DATA EXCERPTS:
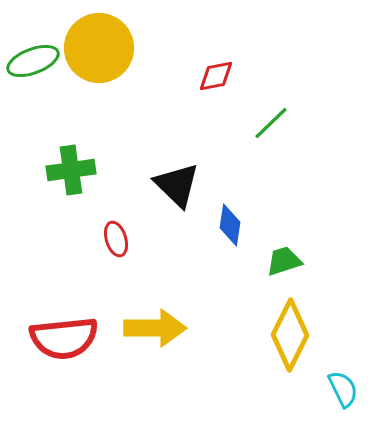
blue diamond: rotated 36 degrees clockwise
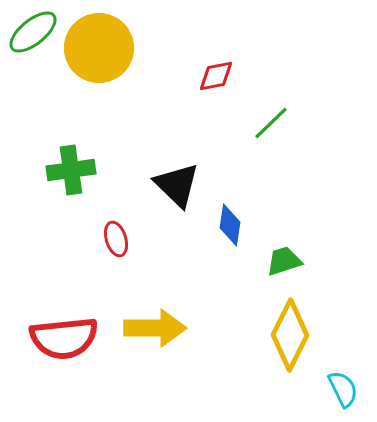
green ellipse: moved 29 px up; rotated 18 degrees counterclockwise
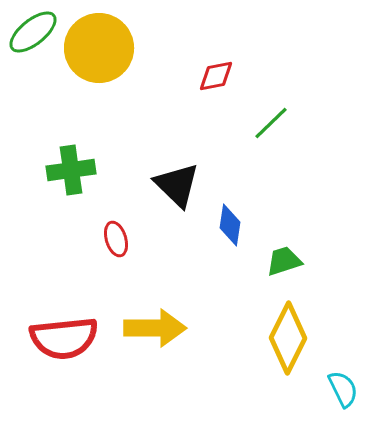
yellow diamond: moved 2 px left, 3 px down
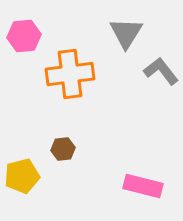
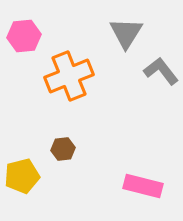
orange cross: moved 1 px left, 2 px down; rotated 15 degrees counterclockwise
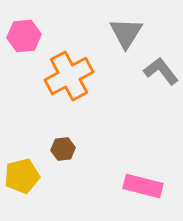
orange cross: rotated 6 degrees counterclockwise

EXERCISE: Put every line of the data above into a JSON list of strings, one string per line, skipping blank lines. Leave the pictures out.

OUTPUT OF THE EXERCISE:
[
  "blue diamond: rotated 36 degrees clockwise",
  "green ellipse: moved 29 px up; rotated 18 degrees counterclockwise",
  "yellow diamond: moved 2 px left, 3 px down",
  "orange cross: moved 1 px left, 2 px down; rotated 15 degrees counterclockwise",
  "orange cross: rotated 6 degrees counterclockwise"
]